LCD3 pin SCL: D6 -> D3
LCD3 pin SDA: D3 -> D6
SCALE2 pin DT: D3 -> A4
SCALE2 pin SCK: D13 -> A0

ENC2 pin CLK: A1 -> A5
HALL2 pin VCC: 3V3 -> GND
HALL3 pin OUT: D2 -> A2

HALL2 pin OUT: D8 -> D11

__Work to complete__. Reproduce every line of the data verbatim.

__Answer below__.
LCD3 pin SCL: D6 -> D3
LCD3 pin SDA: D3 -> D6
SCALE2 pin DT: D3 -> A4
SCALE2 pin SCK: D13 -> A0

ENC2 pin CLK: A1 -> A5
HALL2 pin VCC: 3V3 -> GND
HALL3 pin OUT: D2 -> A2

HALL2 pin OUT: D8 -> D11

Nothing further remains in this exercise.